### About this task
The response should consist of the records that follow, repeated exactly.

### Entries provided
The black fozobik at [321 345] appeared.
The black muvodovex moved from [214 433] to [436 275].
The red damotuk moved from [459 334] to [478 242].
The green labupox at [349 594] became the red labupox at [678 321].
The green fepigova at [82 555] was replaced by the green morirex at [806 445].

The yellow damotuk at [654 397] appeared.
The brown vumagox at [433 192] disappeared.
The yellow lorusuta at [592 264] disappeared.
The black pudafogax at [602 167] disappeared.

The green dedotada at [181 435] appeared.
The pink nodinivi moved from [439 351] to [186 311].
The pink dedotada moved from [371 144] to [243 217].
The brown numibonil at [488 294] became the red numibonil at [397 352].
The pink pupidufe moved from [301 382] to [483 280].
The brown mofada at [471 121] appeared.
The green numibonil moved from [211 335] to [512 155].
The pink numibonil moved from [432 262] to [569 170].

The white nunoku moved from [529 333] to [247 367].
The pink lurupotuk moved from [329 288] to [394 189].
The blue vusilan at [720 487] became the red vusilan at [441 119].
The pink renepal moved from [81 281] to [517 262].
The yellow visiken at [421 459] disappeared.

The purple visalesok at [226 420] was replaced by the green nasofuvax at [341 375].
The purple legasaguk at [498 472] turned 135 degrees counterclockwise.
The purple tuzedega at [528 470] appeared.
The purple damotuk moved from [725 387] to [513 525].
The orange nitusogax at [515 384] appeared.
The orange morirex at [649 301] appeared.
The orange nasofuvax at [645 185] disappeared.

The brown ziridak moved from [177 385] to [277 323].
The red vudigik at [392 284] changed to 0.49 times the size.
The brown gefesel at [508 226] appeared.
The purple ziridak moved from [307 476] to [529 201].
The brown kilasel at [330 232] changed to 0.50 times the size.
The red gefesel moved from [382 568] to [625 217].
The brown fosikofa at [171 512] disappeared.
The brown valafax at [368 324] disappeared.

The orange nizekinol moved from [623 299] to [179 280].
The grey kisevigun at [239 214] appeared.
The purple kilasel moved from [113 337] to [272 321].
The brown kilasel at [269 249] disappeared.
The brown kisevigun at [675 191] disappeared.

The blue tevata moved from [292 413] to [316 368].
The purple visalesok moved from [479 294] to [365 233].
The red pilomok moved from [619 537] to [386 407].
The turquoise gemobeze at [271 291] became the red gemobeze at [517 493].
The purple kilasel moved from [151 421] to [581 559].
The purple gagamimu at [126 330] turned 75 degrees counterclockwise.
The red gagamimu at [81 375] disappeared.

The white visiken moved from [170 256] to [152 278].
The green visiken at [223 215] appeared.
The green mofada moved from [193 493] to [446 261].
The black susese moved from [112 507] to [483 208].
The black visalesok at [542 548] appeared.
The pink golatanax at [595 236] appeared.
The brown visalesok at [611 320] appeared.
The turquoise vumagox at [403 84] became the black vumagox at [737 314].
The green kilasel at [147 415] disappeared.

### Exercise result
The black fozobik at [321 345] appeared.
The black muvodovex moved from [214 433] to [436 275].
The red damotuk moved from [459 334] to [478 242].
The green labupox at [349 594] became the red labupox at [678 321].
The green fepigova at [82 555] was replaced by the green morirex at [806 445].

The yellow damotuk at [654 397] appeared.
The brown vumagox at [433 192] disappeared.
The yellow lorusuta at [592 264] disappeared.
The black pudafogax at [602 167] disappeared.

The green dedotada at [181 435] appeared.
The pink nodinivi moved from [439 351] to [186 311].
The pink dedotada moved from [371 144] to [243 217].
The brown numibonil at [488 294] became the red numibonil at [397 352].
The pink pupidufe moved from [301 382] to [483 280].
The brown mofada at [471 121] appeared.
The green numibonil moved from [211 335] to [512 155].
The pink numibonil moved from [432 262] to [569 170].

The white nunoku moved from [529 333] to [247 367].
The pink lurupotuk moved from [329 288] to [394 189].
The blue vusilan at [720 487] became the red vusilan at [441 119].
The pink renepal moved from [81 281] to [517 262].
The yellow visiken at [421 459] disappeared.

The purple visalesok at [226 420] was replaced by the green nasofuvax at [341 375].
The purple legasaguk at [498 472] turned 135 degrees counterclockwise.
The purple tuzedega at [528 470] appeared.
The purple damotuk moved from [725 387] to [513 525].
The orange nitusogax at [515 384] appeared.
The orange morirex at [649 301] appeared.
The orange nasofuvax at [645 185] disappeared.

The brown ziridak moved from [177 385] to [277 323].
The red vudigik at [392 284] changed to 0.49 times the size.
The brown gefesel at [508 226] appeared.
The purple ziridak moved from [307 476] to [529 201].
The brown kilasel at [330 232] changed to 0.50 times the size.
The red gefesel moved from [382 568] to [625 217].
The brown fosikofa at [171 512] disappeared.
The brown valafax at [368 324] disappeared.

The orange nizekinol moved from [623 299] to [179 280].
The grey kisevigun at [239 214] appeared.
The purple kilasel moved from [113 337] to [272 321].
The brown kilasel at [269 249] disappeared.
The brown kisevigun at [675 191] disappeared.

The blue tevata moved from [292 413] to [316 368].
The purple visalesok moved from [479 294] to [365 233].
The red pilomok moved from [619 537] to [386 407].
The turquoise gemobeze at [271 291] became the red gemobeze at [517 493].
The purple kilasel moved from [151 421] to [581 559].
The purple gagamimu at [126 330] turned 75 degrees counterclockwise.
The red gagamimu at [81 375] disappeared.

The white visiken moved from [170 256] to [152 278].
The green visiken at [223 215] appeared.
The green mofada moved from [193 493] to [446 261].
The black susese moved from [112 507] to [483 208].
The black visalesok at [542 548] appeared.
The pink golatanax at [595 236] appeared.
The brown visalesok at [611 320] appeared.
The turquoise vumagox at [403 84] became the black vumagox at [737 314].
The green kilasel at [147 415] disappeared.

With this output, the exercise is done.